(Scene difference descriptions)
--- START ---

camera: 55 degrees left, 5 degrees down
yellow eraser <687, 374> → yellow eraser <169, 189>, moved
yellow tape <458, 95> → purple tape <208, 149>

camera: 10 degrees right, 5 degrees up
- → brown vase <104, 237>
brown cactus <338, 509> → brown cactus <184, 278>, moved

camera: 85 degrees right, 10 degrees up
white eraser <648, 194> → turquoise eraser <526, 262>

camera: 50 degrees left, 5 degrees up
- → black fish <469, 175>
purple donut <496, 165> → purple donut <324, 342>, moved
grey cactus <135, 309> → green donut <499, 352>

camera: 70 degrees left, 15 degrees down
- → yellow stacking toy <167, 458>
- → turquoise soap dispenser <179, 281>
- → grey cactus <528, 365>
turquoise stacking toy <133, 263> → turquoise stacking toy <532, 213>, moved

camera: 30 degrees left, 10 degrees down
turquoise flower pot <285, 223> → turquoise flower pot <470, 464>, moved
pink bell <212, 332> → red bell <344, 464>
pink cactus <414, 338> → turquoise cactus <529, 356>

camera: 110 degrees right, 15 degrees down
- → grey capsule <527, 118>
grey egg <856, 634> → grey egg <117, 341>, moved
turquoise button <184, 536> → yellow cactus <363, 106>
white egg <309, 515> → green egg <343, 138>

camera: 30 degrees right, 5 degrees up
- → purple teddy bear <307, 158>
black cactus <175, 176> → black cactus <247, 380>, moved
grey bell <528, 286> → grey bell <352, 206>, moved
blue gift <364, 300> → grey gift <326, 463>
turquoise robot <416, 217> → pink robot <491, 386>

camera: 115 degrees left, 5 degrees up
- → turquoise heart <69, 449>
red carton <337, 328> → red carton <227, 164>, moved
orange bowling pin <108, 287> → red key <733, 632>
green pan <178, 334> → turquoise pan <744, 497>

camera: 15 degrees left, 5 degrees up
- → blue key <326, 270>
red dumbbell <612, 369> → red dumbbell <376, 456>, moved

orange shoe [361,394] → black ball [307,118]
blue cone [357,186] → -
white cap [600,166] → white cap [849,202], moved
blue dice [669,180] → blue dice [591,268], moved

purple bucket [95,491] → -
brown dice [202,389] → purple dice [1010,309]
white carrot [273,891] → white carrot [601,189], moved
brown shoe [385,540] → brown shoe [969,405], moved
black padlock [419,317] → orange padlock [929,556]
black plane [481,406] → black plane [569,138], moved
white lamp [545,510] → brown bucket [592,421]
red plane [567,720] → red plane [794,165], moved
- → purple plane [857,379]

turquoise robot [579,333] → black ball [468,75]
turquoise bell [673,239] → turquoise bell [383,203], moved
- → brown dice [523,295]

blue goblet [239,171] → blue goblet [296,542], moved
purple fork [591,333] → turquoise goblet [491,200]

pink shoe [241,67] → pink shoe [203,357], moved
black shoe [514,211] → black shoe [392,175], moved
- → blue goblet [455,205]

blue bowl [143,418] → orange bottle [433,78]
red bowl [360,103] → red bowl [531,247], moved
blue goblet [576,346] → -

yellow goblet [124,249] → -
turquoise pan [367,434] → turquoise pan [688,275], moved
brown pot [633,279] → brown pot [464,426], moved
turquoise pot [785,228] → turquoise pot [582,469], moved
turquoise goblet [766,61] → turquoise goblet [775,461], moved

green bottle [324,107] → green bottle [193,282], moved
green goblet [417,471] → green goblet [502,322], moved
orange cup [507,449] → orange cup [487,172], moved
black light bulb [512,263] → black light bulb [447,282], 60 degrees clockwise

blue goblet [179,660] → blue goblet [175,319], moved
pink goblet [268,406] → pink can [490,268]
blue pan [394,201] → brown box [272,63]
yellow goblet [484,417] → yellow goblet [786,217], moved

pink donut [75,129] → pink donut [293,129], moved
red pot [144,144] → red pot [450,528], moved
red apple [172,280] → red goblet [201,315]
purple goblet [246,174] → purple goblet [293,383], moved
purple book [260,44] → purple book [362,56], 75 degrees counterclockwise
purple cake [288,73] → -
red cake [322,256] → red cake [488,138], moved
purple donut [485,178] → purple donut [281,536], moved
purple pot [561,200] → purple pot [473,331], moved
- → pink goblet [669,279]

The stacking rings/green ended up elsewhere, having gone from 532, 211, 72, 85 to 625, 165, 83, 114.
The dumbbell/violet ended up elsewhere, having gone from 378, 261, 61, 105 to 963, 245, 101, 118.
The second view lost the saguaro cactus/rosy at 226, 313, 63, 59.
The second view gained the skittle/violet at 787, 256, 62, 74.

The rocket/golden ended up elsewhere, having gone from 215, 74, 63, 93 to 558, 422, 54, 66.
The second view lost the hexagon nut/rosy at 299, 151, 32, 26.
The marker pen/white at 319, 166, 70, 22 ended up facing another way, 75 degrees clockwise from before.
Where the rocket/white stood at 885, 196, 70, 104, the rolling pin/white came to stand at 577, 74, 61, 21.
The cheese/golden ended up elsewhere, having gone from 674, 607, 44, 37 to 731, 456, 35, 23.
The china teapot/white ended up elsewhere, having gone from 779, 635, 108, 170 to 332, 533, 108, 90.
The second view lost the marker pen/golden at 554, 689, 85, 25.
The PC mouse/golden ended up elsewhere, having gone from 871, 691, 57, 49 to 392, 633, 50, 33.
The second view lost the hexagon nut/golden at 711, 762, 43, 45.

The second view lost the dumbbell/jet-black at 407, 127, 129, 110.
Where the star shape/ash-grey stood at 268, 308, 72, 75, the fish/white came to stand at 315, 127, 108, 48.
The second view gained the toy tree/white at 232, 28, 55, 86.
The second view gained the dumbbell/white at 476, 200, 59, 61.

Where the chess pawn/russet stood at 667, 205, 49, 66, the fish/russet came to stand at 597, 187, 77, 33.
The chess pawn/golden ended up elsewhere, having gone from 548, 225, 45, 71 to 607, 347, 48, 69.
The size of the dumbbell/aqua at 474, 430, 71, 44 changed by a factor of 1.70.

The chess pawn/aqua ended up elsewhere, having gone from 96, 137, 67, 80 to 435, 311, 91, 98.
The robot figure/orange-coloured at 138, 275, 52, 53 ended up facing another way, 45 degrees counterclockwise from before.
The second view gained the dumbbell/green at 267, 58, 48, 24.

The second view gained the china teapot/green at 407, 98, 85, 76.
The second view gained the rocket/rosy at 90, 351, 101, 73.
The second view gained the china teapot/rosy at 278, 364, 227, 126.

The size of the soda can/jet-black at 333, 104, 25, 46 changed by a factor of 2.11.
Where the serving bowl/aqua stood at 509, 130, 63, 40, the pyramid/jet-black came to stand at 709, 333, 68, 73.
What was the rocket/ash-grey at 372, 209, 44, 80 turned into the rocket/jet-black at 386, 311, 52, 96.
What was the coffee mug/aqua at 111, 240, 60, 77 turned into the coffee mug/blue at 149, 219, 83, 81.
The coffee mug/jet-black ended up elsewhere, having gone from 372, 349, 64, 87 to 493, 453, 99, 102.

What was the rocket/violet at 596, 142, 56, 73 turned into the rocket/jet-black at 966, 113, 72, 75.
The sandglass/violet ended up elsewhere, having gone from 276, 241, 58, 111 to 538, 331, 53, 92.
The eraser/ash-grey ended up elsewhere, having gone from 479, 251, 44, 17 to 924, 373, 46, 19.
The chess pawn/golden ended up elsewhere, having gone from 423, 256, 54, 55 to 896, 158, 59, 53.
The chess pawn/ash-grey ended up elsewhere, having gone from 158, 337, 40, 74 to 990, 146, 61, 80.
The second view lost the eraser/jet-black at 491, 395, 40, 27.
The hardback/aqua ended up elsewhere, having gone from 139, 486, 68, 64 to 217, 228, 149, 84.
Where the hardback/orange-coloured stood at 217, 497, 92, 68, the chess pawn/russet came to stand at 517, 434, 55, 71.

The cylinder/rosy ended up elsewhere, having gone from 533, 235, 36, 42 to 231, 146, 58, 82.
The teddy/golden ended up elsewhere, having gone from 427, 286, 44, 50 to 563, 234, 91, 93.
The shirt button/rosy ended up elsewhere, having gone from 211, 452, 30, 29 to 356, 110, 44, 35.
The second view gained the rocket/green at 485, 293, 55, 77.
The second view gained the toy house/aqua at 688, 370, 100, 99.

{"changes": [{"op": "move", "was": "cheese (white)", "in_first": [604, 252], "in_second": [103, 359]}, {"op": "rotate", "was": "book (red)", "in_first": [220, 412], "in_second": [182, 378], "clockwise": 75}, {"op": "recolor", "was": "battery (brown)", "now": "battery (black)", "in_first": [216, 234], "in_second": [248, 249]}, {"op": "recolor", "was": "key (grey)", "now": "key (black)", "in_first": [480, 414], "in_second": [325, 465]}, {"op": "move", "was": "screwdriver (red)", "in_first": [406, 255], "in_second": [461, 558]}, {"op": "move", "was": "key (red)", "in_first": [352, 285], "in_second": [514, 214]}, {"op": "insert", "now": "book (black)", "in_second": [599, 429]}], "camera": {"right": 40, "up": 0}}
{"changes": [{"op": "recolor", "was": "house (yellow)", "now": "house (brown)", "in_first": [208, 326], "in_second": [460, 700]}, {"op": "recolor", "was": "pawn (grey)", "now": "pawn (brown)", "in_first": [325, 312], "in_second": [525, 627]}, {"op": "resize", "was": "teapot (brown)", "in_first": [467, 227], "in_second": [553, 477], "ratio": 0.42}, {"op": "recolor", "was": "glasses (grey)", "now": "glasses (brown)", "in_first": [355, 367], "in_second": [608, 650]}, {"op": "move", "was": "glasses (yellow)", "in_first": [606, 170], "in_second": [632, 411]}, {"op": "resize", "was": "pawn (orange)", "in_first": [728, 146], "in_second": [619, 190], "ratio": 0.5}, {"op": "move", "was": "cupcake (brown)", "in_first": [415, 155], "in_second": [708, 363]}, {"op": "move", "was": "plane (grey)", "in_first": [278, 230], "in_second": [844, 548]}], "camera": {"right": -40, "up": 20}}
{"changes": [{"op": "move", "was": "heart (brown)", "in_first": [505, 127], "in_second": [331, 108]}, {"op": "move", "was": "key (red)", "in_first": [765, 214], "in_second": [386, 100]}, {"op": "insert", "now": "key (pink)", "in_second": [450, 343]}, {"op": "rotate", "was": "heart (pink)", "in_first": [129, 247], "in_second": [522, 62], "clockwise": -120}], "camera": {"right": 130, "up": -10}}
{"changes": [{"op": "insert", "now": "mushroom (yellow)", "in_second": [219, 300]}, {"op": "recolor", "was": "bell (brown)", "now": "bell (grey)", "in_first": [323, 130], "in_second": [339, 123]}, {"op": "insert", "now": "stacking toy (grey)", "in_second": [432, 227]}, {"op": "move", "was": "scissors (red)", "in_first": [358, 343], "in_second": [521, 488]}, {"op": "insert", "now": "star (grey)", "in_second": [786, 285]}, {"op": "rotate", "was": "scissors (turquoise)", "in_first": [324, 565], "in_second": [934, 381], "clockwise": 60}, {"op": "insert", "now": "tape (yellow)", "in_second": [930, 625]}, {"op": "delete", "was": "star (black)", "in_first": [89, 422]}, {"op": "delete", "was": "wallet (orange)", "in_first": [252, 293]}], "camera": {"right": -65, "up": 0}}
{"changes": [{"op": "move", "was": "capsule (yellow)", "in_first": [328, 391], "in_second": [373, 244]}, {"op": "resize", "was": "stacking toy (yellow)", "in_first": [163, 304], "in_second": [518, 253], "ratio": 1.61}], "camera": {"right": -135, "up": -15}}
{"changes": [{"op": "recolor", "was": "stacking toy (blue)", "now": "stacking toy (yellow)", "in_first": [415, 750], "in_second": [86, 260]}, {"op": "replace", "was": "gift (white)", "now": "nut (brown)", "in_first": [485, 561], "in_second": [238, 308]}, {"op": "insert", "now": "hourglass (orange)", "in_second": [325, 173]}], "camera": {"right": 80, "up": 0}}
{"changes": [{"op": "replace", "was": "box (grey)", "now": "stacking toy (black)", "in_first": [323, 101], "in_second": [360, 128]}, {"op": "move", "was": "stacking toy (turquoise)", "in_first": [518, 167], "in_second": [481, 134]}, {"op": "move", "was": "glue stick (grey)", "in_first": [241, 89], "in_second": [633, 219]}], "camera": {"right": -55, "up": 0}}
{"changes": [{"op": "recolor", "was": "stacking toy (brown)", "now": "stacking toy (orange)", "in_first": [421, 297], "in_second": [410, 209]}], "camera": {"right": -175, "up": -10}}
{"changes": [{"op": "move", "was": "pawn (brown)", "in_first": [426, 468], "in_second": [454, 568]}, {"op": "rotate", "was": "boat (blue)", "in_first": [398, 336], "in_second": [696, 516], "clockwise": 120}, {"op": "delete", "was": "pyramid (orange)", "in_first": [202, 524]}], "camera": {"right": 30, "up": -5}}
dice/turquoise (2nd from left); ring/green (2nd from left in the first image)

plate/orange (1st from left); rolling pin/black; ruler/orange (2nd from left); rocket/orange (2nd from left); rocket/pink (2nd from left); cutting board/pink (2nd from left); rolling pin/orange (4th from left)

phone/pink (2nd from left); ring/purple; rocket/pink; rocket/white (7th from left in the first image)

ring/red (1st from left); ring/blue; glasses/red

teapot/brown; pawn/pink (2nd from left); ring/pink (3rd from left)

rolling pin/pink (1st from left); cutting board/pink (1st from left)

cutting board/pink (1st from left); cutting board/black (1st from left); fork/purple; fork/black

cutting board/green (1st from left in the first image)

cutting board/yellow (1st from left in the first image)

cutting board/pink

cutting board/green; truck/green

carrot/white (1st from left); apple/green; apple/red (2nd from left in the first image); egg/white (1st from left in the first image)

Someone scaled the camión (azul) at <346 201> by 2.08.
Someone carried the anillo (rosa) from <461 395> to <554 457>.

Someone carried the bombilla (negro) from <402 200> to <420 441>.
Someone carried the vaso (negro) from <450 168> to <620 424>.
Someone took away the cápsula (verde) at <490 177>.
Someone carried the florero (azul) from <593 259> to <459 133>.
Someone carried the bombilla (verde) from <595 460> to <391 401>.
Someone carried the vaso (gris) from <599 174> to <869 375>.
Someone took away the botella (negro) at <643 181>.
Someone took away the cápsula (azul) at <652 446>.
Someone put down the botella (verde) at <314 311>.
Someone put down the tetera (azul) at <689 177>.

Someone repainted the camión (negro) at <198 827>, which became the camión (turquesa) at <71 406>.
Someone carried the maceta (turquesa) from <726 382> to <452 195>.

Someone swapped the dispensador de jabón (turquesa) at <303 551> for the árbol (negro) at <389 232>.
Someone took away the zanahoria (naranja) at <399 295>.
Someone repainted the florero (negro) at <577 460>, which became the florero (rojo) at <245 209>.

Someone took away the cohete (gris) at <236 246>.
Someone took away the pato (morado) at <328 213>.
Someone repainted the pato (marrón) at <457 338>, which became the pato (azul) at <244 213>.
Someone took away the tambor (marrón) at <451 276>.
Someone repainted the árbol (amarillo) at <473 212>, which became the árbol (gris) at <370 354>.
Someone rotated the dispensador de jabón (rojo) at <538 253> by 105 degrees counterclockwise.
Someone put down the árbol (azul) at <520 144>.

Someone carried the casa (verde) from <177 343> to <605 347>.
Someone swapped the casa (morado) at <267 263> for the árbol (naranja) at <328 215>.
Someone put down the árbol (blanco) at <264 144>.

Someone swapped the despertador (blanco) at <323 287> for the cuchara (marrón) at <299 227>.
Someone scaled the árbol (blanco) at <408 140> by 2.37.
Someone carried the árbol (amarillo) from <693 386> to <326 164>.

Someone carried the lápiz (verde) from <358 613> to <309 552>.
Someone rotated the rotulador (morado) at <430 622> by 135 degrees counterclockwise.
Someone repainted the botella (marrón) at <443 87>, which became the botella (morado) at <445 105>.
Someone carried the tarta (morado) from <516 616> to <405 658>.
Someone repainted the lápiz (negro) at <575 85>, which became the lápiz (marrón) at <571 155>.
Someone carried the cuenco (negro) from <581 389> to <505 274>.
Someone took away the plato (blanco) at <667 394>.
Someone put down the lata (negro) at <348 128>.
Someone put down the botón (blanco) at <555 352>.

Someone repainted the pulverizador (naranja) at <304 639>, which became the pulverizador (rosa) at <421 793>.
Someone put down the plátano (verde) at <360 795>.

--- END ---

[YOUR GOAL] Copy out the range of lines above starting at the line with "camera: 50 degrees left, 5 degrees up" and ending at the line with "grey bell <528, 286>", exactly and including both.

[EXERCISE OUTPUT]
camera: 50 degrees left, 5 degrees up
- → black fish <469, 175>
purple donut <496, 165> → purple donut <324, 342>, moved
grey cactus <135, 309> → green donut <499, 352>

camera: 70 degrees left, 15 degrees down
- → yellow stacking toy <167, 458>
- → turquoise soap dispenser <179, 281>
- → grey cactus <528, 365>
turquoise stacking toy <133, 263> → turquoise stacking toy <532, 213>, moved

camera: 30 degrees left, 10 degrees down
turquoise flower pot <285, 223> → turquoise flower pot <470, 464>, moved
pink bell <212, 332> → red bell <344, 464>
pink cactus <414, 338> → turquoise cactus <529, 356>

camera: 110 degrees right, 15 degrees down
- → grey capsule <527, 118>
grey egg <856, 634> → grey egg <117, 341>, moved
turquoise button <184, 536> → yellow cactus <363, 106>
white egg <309, 515> → green egg <343, 138>

camera: 30 degrees right, 5 degrees up
- → purple teddy bear <307, 158>
black cactus <175, 176> → black cactus <247, 380>, moved
grey bell <528, 286> → grey bell <352, 206>, moved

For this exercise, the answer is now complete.